◆ Instructions for the task:
Would you return each entry exactly as written, omitting any pictures?

[[ Records to use open ]]

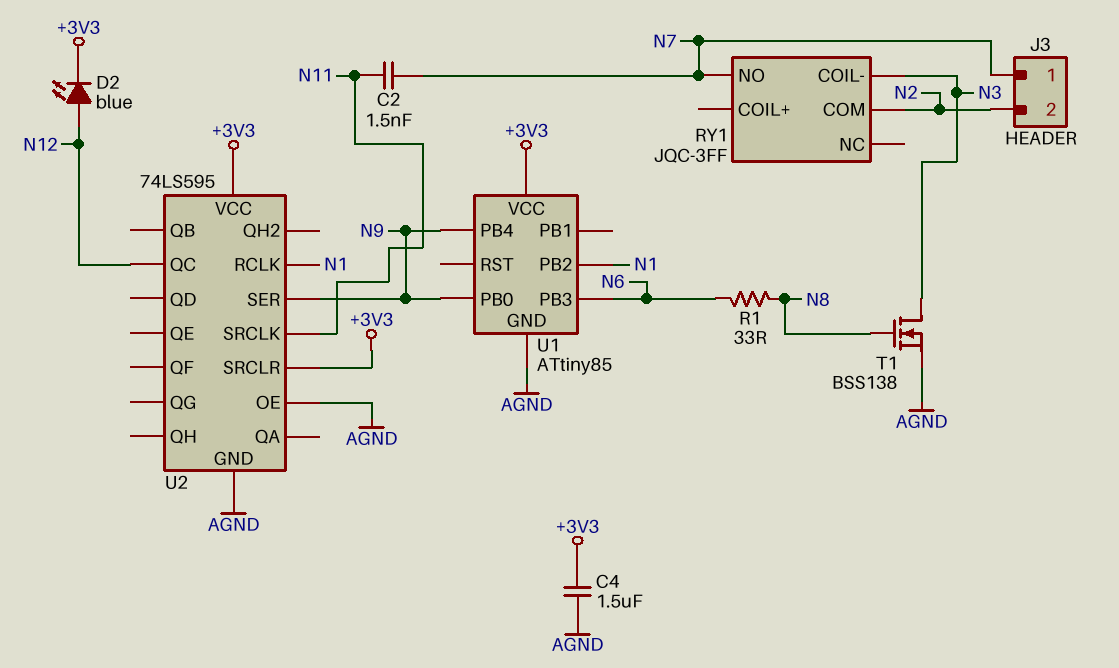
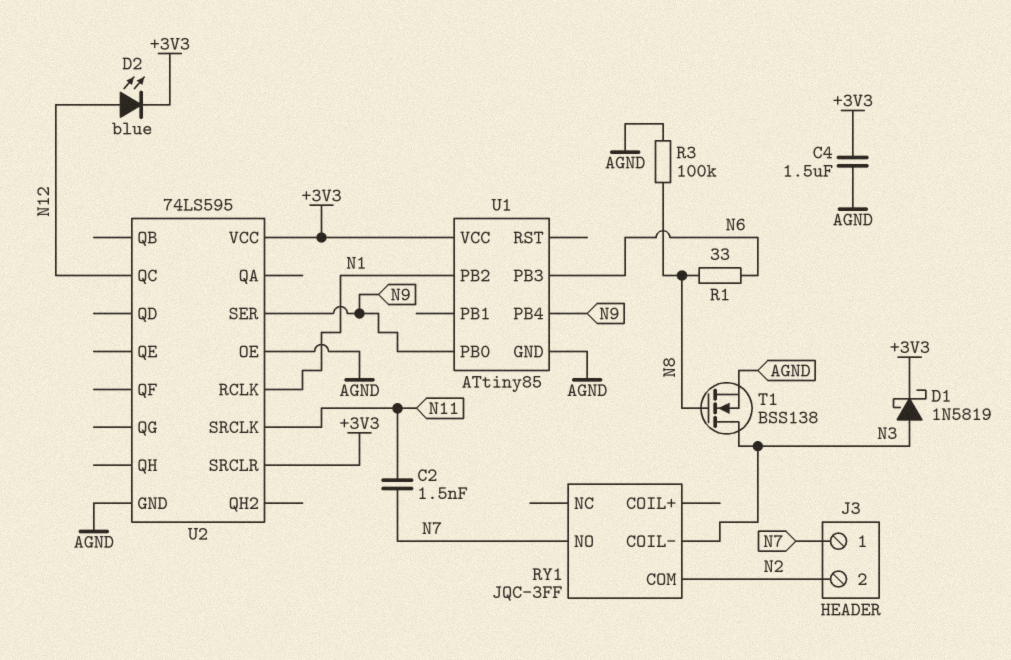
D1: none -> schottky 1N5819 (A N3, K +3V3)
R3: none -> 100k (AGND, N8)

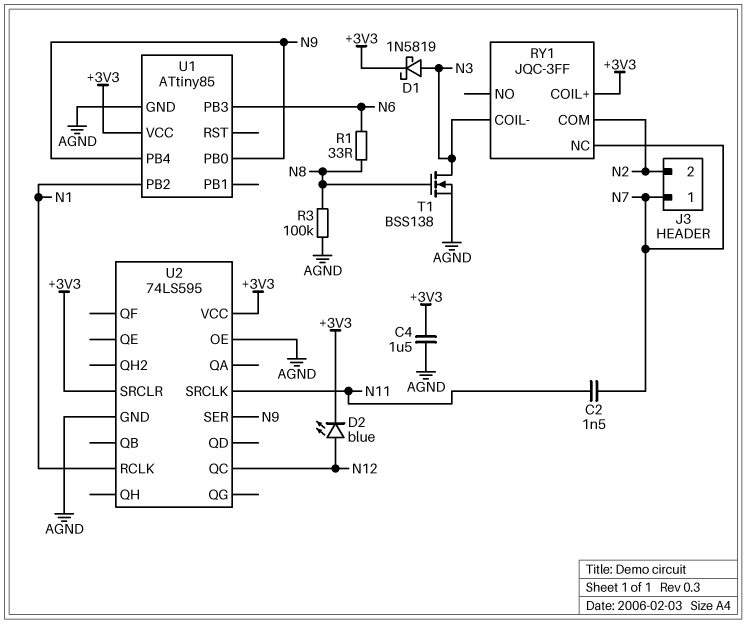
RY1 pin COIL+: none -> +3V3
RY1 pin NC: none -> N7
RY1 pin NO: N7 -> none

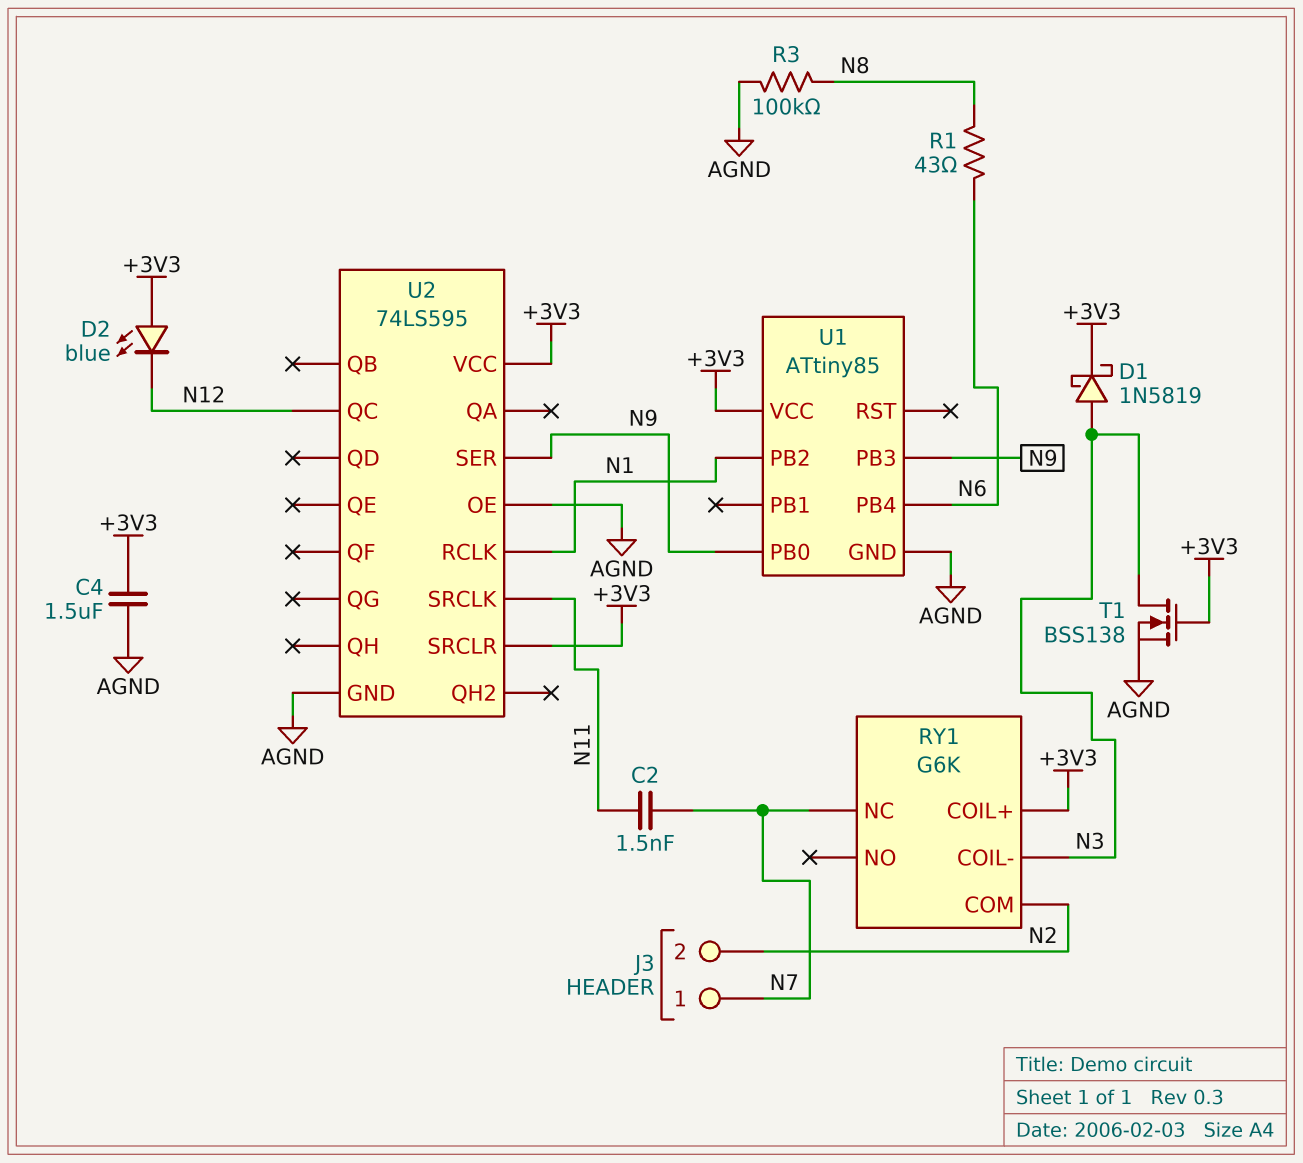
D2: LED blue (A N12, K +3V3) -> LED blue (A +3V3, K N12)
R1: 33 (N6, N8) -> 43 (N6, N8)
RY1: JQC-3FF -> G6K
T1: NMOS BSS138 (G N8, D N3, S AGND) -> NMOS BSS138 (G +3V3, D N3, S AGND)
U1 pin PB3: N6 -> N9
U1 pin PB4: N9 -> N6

[[ Records to use closed ]]

◆ Result of the exercise:
D1: none -> schottky 1N5819 (A N3, K +3V3)
R3: none -> 100k (AGND, N8)

RY1 pin COIL+: none -> +3V3
RY1 pin NC: none -> N7
RY1 pin NO: N7 -> none

D2: LED blue (A N12, K +3V3) -> LED blue (A +3V3, K N12)
R1: 33 (N6, N8) -> 43 (N6, N8)
RY1: JQC-3FF -> G6K
T1: NMOS BSS138 (G N8, D N3, S AGND) -> NMOS BSS138 (G +3V3, D N3, S AGND)
U1 pin PB3: N6 -> N9
U1 pin PB4: N9 -> N6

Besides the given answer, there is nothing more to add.